Exercise objective - Copy out exactly the stretch of the listing below that begins at the line containing "lime 1x2 brick" and ends at the line containing "orange 1x2 brick [815,204,937,326]", and copy nothing outside it.

· · · · ·

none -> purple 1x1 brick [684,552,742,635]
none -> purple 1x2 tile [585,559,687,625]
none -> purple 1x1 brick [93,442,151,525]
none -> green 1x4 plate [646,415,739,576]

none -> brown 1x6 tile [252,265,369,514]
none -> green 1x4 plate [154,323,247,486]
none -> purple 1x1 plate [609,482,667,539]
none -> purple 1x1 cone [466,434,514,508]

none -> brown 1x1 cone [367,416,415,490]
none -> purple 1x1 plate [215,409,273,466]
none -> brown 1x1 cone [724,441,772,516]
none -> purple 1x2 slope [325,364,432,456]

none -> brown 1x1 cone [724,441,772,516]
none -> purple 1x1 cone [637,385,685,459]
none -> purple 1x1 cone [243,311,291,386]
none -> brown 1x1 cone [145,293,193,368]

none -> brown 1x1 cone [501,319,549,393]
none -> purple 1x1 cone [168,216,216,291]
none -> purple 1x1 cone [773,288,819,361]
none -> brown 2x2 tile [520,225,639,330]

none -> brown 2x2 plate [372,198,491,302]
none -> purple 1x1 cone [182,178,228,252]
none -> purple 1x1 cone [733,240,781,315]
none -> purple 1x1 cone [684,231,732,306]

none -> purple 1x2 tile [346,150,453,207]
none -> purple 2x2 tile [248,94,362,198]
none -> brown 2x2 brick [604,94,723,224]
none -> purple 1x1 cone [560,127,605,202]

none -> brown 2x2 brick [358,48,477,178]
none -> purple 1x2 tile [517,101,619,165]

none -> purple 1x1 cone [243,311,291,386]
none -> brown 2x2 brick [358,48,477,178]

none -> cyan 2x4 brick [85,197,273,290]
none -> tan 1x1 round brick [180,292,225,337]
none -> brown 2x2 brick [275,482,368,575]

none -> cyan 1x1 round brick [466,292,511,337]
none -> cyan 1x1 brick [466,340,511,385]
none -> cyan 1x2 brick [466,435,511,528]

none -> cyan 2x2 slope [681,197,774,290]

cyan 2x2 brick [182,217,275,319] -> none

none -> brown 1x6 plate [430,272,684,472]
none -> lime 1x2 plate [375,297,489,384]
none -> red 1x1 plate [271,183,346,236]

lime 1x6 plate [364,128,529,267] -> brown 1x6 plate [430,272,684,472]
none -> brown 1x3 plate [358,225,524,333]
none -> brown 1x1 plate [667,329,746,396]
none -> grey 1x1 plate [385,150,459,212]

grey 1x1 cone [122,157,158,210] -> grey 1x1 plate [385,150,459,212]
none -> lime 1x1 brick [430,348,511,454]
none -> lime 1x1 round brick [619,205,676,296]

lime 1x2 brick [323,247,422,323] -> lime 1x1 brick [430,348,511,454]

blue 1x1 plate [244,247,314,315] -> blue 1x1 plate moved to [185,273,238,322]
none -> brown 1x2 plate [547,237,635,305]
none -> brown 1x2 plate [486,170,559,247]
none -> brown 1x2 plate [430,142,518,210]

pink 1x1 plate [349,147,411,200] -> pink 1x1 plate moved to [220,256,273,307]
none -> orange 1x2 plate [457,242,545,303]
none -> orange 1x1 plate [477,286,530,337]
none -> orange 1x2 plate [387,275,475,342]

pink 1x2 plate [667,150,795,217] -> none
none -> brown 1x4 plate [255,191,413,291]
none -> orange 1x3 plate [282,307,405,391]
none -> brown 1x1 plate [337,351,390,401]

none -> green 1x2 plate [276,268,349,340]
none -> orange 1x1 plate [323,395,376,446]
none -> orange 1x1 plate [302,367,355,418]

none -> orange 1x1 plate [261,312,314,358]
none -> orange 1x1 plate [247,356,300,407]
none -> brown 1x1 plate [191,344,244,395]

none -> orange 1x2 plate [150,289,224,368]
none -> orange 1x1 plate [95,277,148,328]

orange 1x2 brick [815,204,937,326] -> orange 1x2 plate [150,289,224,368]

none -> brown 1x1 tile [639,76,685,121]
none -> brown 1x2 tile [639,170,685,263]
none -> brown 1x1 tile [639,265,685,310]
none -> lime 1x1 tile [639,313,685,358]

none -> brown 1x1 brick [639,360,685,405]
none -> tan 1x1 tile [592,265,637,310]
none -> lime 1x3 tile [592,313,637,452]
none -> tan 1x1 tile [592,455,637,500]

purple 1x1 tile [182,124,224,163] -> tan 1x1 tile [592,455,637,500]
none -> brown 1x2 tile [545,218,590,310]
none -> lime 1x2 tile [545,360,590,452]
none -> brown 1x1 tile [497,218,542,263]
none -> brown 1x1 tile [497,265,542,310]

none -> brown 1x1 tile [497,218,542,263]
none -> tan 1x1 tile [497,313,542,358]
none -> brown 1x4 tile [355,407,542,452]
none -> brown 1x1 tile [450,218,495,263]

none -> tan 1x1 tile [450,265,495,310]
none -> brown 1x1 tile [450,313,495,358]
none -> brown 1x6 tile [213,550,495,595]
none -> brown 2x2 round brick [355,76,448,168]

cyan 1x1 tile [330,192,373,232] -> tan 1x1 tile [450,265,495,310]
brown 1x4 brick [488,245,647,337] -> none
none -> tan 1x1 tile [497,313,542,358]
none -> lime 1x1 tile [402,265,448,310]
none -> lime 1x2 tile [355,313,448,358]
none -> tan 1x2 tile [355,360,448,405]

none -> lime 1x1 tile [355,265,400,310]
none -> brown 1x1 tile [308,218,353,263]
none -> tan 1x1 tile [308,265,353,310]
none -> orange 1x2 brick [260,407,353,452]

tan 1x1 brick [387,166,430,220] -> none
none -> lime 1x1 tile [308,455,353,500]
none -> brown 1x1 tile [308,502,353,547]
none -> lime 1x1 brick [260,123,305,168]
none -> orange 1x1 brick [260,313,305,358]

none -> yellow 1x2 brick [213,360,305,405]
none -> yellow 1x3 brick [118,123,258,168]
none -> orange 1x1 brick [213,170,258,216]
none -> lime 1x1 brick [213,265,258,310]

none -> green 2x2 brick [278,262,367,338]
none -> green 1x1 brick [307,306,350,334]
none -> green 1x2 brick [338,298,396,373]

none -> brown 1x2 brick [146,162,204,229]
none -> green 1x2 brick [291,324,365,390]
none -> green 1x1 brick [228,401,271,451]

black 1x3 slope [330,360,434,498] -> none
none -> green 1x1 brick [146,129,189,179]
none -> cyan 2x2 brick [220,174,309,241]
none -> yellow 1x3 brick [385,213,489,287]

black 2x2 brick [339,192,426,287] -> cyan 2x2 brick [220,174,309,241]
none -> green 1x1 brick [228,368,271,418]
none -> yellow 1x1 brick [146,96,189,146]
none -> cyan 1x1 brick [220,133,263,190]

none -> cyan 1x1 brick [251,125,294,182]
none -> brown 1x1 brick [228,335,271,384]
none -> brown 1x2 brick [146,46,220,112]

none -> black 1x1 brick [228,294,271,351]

· · · · ·

Written answer -
lime 1x2 brick [323,247,422,323] -> lime 1x1 brick [430,348,511,454]

blue 1x1 plate [244,247,314,315] -> blue 1x1 plate moved to [185,273,238,322]
none -> brown 1x2 plate [547,237,635,305]
none -> brown 1x2 plate [486,170,559,247]
none -> brown 1x2 plate [430,142,518,210]

pink 1x1 plate [349,147,411,200] -> pink 1x1 plate moved to [220,256,273,307]
none -> orange 1x2 plate [457,242,545,303]
none -> orange 1x1 plate [477,286,530,337]
none -> orange 1x2 plate [387,275,475,342]

pink 1x2 plate [667,150,795,217] -> none
none -> brown 1x4 plate [255,191,413,291]
none -> orange 1x3 plate [282,307,405,391]
none -> brown 1x1 plate [337,351,390,401]

none -> green 1x2 plate [276,268,349,340]
none -> orange 1x1 plate [323,395,376,446]
none -> orange 1x1 plate [302,367,355,418]

none -> orange 1x1 plate [261,312,314,358]
none -> orange 1x1 plate [247,356,300,407]
none -> brown 1x1 plate [191,344,244,395]

none -> orange 1x2 plate [150,289,224,368]
none -> orange 1x1 plate [95,277,148,328]

orange 1x2 brick [815,204,937,326] -> orange 1x2 plate [150,289,224,368]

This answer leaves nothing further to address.